* EXERCISE PROMPT:
Please reproduce, word for word, the part of the records that opens with the line containing "orange rectangle at" and closes with the line containing "cyan rectangle at", including both of those lines. Leave the pictures out.

* RAW DATA:
>> BEGIN

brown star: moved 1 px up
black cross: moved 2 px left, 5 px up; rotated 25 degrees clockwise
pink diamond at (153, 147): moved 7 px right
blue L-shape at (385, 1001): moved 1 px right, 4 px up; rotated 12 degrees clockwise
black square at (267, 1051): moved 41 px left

>> END
>> BEGIN

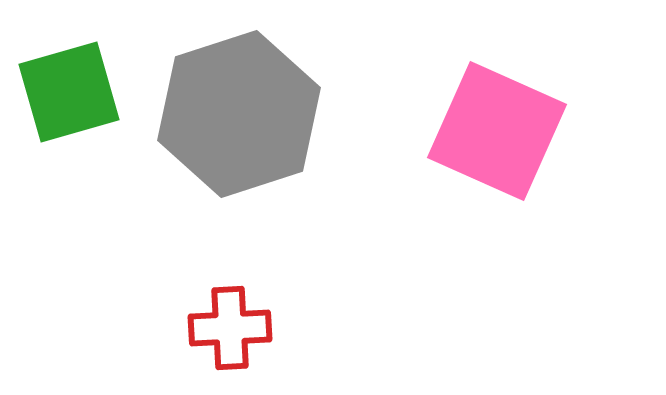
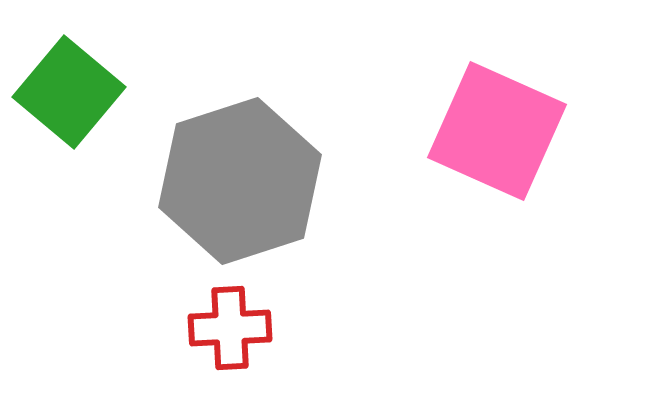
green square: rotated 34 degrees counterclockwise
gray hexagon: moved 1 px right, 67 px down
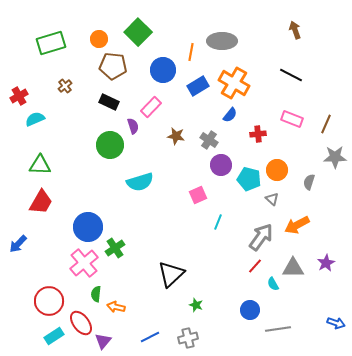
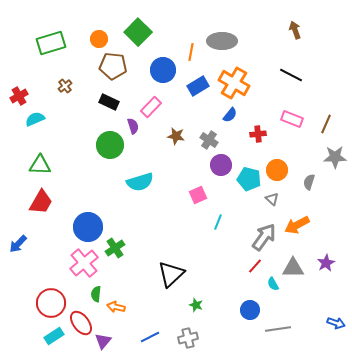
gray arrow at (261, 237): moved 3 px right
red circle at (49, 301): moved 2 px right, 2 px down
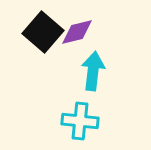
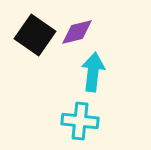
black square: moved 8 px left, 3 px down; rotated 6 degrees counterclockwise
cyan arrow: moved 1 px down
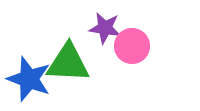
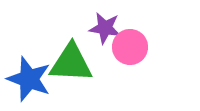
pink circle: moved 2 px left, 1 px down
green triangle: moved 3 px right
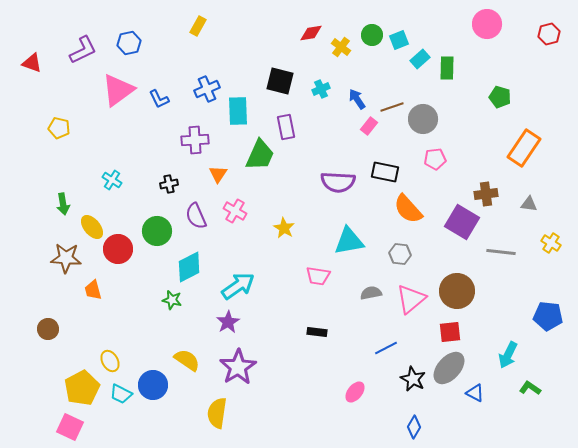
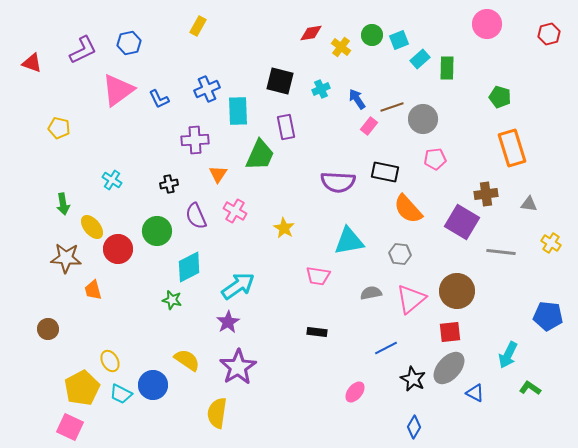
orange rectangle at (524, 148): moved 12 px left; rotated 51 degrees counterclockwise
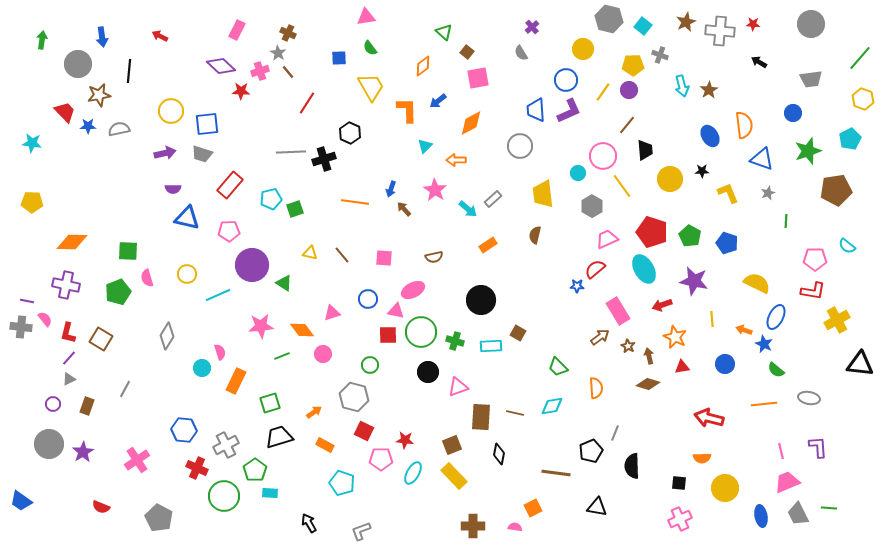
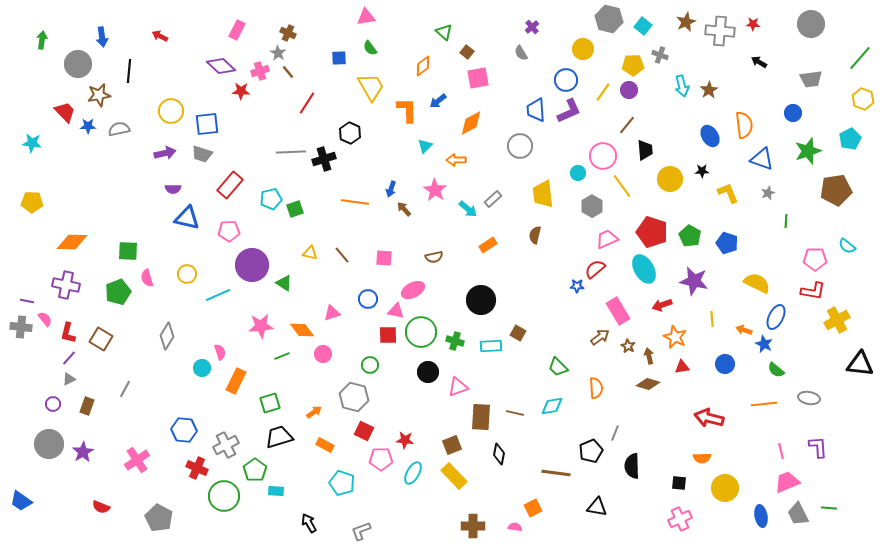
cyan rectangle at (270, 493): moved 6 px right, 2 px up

>> END

* REPLY TO THE TASK:
orange rectangle at (524, 148): moved 12 px left; rotated 51 degrees counterclockwise
cyan rectangle at (270, 493): moved 6 px right, 2 px up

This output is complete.